Your assignment: Print each entry verbatim.
--- Records shown Enclosed Below ---
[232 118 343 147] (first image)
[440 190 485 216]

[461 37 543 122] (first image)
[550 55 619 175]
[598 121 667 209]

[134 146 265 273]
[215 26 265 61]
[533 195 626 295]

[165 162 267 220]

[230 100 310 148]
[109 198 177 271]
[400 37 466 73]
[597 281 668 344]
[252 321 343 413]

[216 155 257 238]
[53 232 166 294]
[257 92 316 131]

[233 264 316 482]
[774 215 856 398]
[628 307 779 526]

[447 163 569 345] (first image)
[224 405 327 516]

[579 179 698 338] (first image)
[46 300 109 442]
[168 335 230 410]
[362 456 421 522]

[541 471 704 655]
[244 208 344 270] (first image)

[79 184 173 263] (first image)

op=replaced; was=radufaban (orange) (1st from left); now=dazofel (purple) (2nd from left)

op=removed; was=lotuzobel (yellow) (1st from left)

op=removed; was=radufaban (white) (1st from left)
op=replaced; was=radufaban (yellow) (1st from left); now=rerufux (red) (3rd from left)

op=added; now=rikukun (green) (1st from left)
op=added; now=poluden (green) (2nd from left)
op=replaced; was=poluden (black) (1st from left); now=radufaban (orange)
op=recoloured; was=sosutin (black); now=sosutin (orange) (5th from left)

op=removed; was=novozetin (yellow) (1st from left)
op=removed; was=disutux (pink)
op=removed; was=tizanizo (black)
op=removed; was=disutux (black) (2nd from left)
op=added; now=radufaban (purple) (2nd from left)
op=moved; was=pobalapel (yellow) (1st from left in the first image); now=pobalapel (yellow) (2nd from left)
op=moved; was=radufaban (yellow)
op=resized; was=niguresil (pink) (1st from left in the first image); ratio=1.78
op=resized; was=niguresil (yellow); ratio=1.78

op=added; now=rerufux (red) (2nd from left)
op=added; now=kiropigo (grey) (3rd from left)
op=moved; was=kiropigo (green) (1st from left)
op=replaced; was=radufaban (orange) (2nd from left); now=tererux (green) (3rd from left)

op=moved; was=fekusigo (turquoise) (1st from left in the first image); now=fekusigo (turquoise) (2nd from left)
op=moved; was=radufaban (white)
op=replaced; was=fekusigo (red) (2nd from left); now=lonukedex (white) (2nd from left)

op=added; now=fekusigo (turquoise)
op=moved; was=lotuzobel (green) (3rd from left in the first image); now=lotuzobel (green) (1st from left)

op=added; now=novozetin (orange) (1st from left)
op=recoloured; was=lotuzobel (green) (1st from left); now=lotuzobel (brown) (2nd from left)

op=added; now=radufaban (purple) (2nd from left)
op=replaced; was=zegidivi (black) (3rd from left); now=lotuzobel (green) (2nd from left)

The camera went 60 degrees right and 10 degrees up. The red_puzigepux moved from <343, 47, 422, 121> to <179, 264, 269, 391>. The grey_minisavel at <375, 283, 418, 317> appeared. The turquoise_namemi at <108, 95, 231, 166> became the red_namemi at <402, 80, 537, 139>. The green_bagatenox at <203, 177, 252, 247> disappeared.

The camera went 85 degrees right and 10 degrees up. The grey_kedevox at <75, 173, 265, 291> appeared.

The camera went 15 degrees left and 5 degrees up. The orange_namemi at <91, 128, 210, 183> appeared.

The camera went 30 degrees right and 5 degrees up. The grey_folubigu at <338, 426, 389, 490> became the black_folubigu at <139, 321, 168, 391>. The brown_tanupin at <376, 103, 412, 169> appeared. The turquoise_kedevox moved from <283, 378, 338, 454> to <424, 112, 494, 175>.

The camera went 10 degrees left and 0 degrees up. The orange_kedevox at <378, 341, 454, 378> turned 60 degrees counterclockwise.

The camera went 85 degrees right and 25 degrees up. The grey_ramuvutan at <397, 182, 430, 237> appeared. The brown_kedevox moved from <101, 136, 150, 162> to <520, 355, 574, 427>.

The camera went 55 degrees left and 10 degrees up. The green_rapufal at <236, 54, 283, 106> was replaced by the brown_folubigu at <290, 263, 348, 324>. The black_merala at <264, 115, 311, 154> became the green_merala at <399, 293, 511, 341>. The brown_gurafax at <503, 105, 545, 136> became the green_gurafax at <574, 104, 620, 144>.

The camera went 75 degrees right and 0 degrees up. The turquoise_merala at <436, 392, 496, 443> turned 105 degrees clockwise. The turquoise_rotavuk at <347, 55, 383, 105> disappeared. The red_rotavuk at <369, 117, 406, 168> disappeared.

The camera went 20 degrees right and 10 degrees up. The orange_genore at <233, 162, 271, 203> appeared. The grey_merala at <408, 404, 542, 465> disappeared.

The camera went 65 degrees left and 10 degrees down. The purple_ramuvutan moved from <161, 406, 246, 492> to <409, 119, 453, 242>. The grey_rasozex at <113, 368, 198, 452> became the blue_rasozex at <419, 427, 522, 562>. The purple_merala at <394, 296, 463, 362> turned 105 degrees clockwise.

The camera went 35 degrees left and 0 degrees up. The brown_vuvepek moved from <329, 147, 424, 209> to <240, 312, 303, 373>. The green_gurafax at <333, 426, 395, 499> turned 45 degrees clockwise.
--- End of Enclosed Records shown ---
Expected answer:
[232 118 343 147] (first image)
[440 190 485 216]

[461 37 543 122] (first image)
[550 55 619 175]
[598 121 667 209]

[134 146 265 273]
[215 26 265 61]
[533 195 626 295]

[165 162 267 220]

[230 100 310 148]
[109 198 177 271]
[400 37 466 73]
[597 281 668 344]
[252 321 343 413]

[216 155 257 238]
[53 232 166 294]
[257 92 316 131]

[233 264 316 482]
[774 215 856 398]
[628 307 779 526]

[447 163 569 345] (first image)
[224 405 327 516]

[579 179 698 338] (first image)
[46 300 109 442]
[168 335 230 410]
[362 456 421 522]

[541 471 704 655]
[244 208 344 270] (first image)

[79 184 173 263] (first image)

op=replaced; was=radufaban (orange) (1st from left); now=dazofel (purple) (2nd from left)

op=removed; was=lotuzobel (yellow) (1st from left)

op=removed; was=radufaban (white) (1st from left)
op=replaced; was=radufaban (yellow) (1st from left); now=rerufux (red) (3rd from left)

op=added; now=rikukun (green) (1st from left)
op=added; now=poluden (green) (2nd from left)
op=replaced; was=poluden (black) (1st from left); now=radufaban (orange)
op=recoloured; was=sosutin (black); now=sosutin (orange) (5th from left)

op=removed; was=novozetin (yellow) (1st from left)
op=removed; was=disutux (pink)
op=removed; was=tizanizo (black)
op=removed; was=disutux (black) (2nd from left)
op=added; now=radufaban (purple) (2nd from left)
op=moved; was=pobalapel (yellow) (1st from left in the first image); now=pobalapel (yellow) (2nd from left)
op=moved; was=radufaban (yellow)
op=resized; was=niguresil (pink) (1st from left in the first image); ratio=1.78
op=resized; was=niguresil (yellow); ratio=1.78

op=added; now=rerufux (red) (2nd from left)
op=added; now=kiropigo (grey) (3rd from left)
op=moved; was=kiropigo (green) (1st from left)
op=replaced; was=radufaban (orange) (2nd from left); now=tererux (green) (3rd from left)

op=moved; was=fekusigo (turquoise) (1st from left in the first image); now=fekusigo (turquoise) (2nd from left)
op=moved; was=radufaban (white)
op=replaced; was=fekusigo (red) (2nd from left); now=lonukedex (white) (2nd from left)

op=added; now=fekusigo (turquoise)
op=moved; was=lotuzobel (green) (3rd from left in the first image); now=lotuzobel (green) (1st from left)

op=added; now=novozetin (orange) (1st from left)
op=recoloured; was=lotuzobel (green) (1st from left); now=lotuzobel (brown) (2nd from left)

op=added; now=radufaban (purple) (2nd from left)
op=replaced; was=zegidivi (black) (3rd from left); now=lotuzobel (green) (2nd from left)

The camera went 60 degrees right and 10 degrees up. The red_puzigepux moved from <343, 47, 422, 121> to <179, 264, 269, 391>. The grey_minisavel at <375, 283, 418, 317> appeared. The turquoise_namemi at <108, 95, 231, 166> became the red_namemi at <402, 80, 537, 139>. The green_bagatenox at <203, 177, 252, 247> disappeared.

The camera went 85 degrees right and 10 degrees up. The grey_kedevox at <75, 173, 265, 291> appeared.

The camera went 15 degrees left and 5 degrees up. The orange_namemi at <91, 128, 210, 183> appeared.

The camera went 30 degrees right and 5 degrees up. The grey_folubigu at <338, 426, 389, 490> became the black_folubigu at <139, 321, 168, 391>. The brown_tanupin at <376, 103, 412, 169> appeared. The turquoise_kedevox moved from <283, 378, 338, 454> to <424, 112, 494, 175>.

The camera went 10 degrees left and 0 degrees up. The orange_kedevox at <378, 341, 454, 378> turned 60 degrees counterclockwise.

The camera went 85 degrees right and 25 degrees up. The grey_ramuvutan at <397, 182, 430, 237> appeared. The brown_kedevox moved from <101, 136, 150, 162> to <520, 355, 574, 427>.

The camera went 55 degrees left and 10 degrees up. The green_rapufal at <236, 54, 283, 106> was replaced by the brown_folubigu at <290, 263, 348, 324>. The black_merala at <264, 115, 311, 154> became the green_merala at <399, 293, 511, 341>. The brown_gurafax at <503, 105, 545, 136> became the green_gurafax at <574, 104, 620, 144>.

The camera went 75 degrees right and 0 degrees up. The turquoise_merala at <436, 392, 496, 443> turned 105 degrees clockwise. The turquoise_rotavuk at <347, 55, 383, 105> disappeared. The red_rotavuk at <369, 117, 406, 168> disappeared.

The camera went 20 degrees right and 10 degrees up. The orange_genore at <233, 162, 271, 203> appeared. The grey_merala at <408, 404, 542, 465> disappeared.

The camera went 65 degrees left and 10 degrees down. The purple_ramuvutan moved from <161, 406, 246, 492> to <409, 119, 453, 242>. The grey_rasozex at <113, 368, 198, 452> became the blue_rasozex at <419, 427, 522, 562>. The purple_merala at <394, 296, 463, 362> turned 105 degrees clockwise.

The camera went 35 degrees left and 0 degrees up. The brown_vuvepek moved from <329, 147, 424, 209> to <240, 312, 303, 373>. The green_gurafax at <333, 426, 395, 499> turned 45 degrees clockwise.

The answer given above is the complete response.